-- Data --
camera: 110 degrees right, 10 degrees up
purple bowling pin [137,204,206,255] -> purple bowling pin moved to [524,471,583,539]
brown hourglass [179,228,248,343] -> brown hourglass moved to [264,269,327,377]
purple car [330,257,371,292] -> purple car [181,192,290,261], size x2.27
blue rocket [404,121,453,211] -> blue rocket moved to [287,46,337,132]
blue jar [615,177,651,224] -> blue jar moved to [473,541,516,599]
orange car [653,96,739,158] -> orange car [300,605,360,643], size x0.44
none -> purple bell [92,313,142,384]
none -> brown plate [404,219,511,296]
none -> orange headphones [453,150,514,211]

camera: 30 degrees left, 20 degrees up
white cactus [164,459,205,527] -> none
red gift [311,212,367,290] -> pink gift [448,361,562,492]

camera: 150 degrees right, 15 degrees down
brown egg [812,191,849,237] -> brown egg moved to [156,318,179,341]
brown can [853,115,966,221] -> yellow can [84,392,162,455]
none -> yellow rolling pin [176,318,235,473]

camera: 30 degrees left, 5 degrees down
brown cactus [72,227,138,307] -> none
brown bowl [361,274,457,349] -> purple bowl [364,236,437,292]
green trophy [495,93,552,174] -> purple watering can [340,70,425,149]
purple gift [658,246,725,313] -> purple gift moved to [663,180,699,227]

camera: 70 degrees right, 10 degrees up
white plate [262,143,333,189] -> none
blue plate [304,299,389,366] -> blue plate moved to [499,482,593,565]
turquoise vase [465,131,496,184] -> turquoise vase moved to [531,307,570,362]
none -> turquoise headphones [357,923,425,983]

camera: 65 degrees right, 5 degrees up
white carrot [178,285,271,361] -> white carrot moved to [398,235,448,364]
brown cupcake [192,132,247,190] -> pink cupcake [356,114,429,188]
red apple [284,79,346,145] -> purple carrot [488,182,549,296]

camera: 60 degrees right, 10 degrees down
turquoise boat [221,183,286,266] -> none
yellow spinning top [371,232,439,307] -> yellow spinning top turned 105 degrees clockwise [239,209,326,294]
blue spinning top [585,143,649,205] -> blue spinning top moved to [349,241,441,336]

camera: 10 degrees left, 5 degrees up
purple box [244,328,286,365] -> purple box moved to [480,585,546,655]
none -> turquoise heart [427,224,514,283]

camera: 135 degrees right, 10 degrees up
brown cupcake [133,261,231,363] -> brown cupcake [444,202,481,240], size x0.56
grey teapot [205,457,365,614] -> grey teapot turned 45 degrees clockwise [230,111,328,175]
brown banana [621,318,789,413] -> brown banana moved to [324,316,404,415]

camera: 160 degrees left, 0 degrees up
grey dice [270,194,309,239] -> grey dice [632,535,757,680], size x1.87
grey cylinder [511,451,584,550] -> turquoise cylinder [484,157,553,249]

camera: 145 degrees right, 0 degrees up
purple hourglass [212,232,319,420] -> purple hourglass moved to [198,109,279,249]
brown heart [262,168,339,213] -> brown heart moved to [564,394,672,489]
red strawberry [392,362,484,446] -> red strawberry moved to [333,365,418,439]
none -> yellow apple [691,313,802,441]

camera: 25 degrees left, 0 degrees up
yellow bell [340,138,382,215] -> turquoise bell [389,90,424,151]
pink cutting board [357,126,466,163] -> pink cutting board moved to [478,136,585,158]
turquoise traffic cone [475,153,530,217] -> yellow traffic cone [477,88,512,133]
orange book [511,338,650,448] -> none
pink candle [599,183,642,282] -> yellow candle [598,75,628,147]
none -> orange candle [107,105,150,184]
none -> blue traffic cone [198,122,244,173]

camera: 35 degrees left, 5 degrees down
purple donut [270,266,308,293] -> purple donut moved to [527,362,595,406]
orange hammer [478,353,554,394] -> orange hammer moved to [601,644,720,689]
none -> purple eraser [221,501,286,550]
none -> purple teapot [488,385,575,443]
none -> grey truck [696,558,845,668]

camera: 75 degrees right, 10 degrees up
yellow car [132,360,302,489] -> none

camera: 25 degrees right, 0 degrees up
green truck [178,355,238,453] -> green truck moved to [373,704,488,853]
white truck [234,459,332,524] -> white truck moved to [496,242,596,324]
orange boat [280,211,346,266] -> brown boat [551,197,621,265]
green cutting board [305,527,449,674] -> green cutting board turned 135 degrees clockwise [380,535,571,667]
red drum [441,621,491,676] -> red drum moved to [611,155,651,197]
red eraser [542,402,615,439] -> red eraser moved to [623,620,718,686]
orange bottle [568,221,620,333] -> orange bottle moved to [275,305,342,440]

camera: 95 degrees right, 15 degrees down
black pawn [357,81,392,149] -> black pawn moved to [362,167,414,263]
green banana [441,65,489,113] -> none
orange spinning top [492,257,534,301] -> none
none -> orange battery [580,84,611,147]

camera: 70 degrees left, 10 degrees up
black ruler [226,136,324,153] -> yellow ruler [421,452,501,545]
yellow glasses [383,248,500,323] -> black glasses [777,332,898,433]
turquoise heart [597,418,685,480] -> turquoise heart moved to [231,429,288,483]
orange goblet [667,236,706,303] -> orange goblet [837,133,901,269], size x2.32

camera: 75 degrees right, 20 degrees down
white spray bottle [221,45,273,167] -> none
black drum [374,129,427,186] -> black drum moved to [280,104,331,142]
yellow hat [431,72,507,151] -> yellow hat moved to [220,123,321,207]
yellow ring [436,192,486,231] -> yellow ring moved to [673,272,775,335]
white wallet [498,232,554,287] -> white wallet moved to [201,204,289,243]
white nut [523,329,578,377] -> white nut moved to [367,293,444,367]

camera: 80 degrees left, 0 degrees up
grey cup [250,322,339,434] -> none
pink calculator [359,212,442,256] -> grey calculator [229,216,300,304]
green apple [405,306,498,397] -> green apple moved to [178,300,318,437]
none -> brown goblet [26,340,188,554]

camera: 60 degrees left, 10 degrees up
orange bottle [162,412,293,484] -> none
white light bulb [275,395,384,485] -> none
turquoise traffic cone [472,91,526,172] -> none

-- What is needed --
Search the material for the word "white". Each line where it is found must be copied.

-- Answer to the problem --
white cactus [164,459,205,527] -> none
white plate [262,143,333,189] -> none
white carrot [178,285,271,361] -> white carrot moved to [398,235,448,364]
white truck [234,459,332,524] -> white truck moved to [496,242,596,324]
white spray bottle [221,45,273,167] -> none
white wallet [498,232,554,287] -> white wallet moved to [201,204,289,243]
white nut [523,329,578,377] -> white nut moved to [367,293,444,367]
white light bulb [275,395,384,485] -> none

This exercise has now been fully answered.